Excerpted data

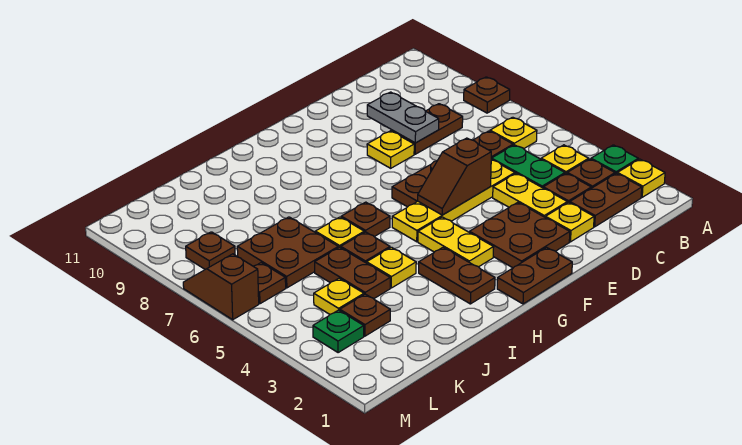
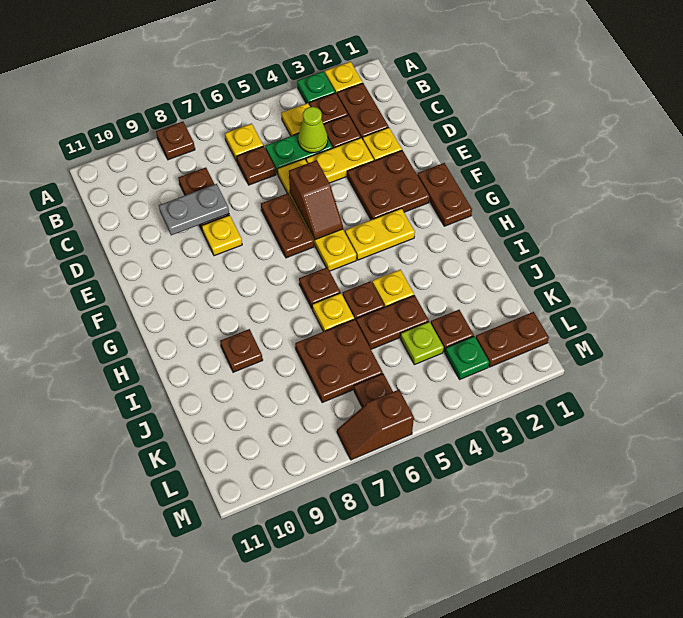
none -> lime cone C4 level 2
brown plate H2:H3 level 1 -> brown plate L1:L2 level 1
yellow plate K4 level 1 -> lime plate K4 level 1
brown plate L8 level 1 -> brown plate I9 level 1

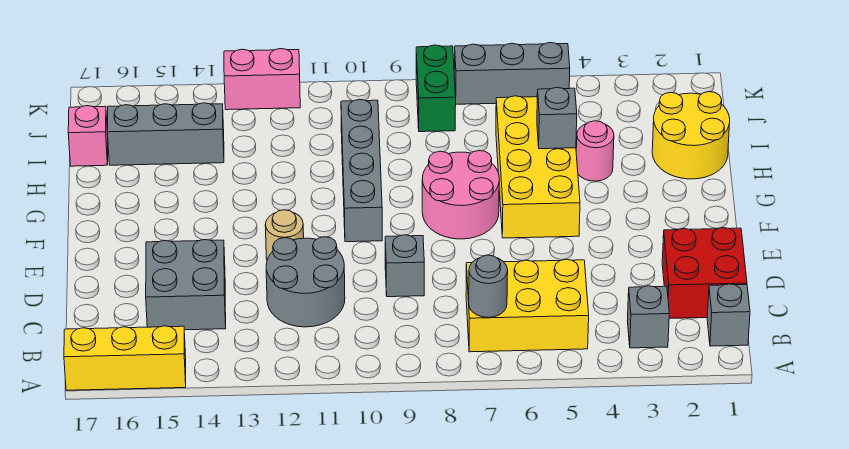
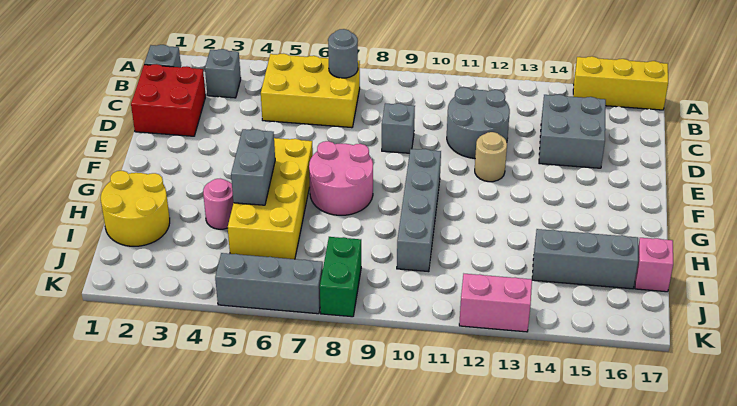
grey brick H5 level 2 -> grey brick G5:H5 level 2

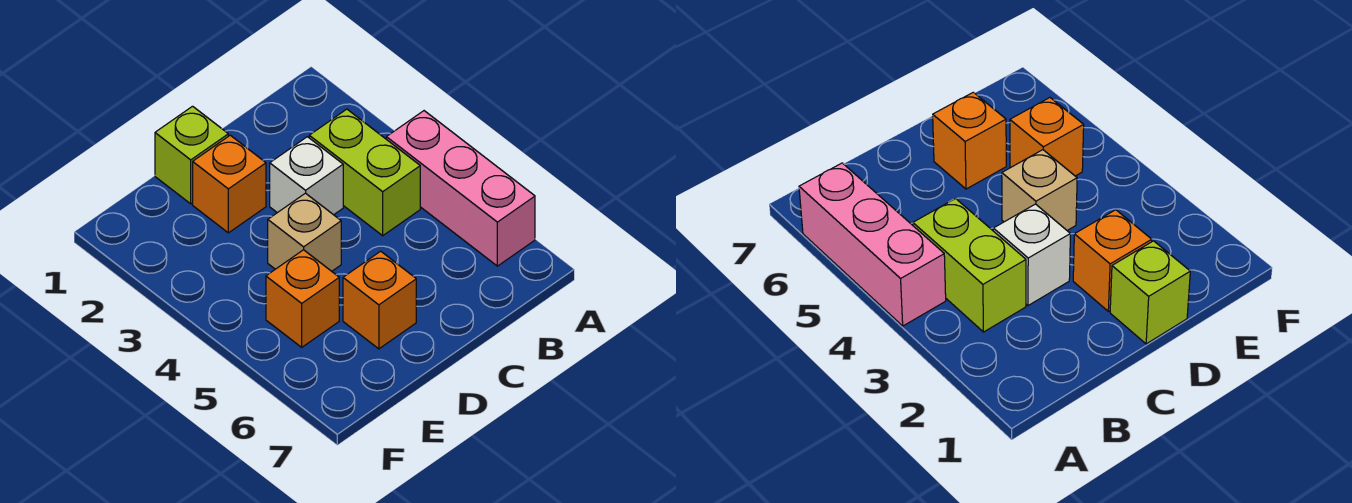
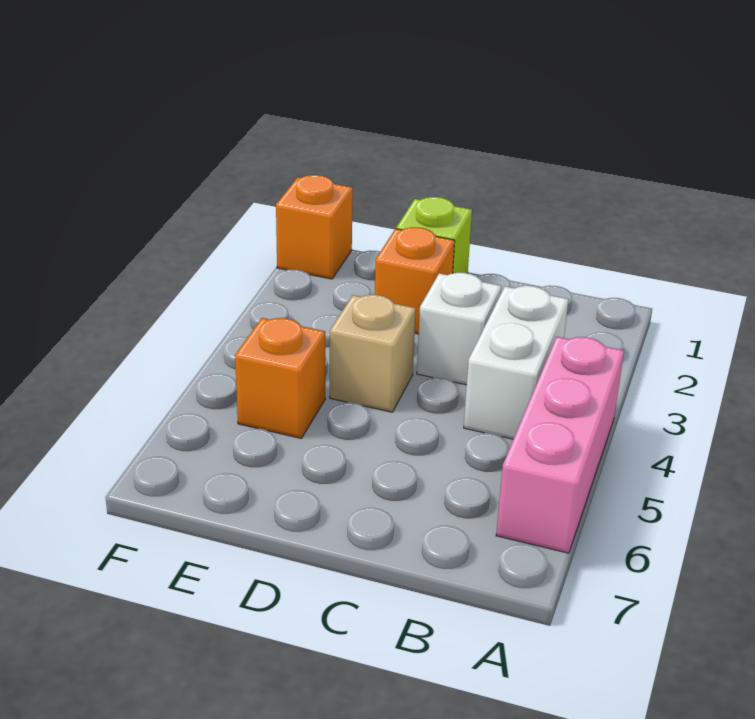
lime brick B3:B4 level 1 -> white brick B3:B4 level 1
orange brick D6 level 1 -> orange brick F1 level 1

Instructions for the task
When you write out the data, keep every line exact and drop the pictures.

Written solution
none -> lime cone C4 level 2
brown plate H2:H3 level 1 -> brown plate L1:L2 level 1
yellow plate K4 level 1 -> lime plate K4 level 1
brown plate L8 level 1 -> brown plate I9 level 1

grey brick H5 level 2 -> grey brick G5:H5 level 2

lime brick B3:B4 level 1 -> white brick B3:B4 level 1
orange brick D6 level 1 -> orange brick F1 level 1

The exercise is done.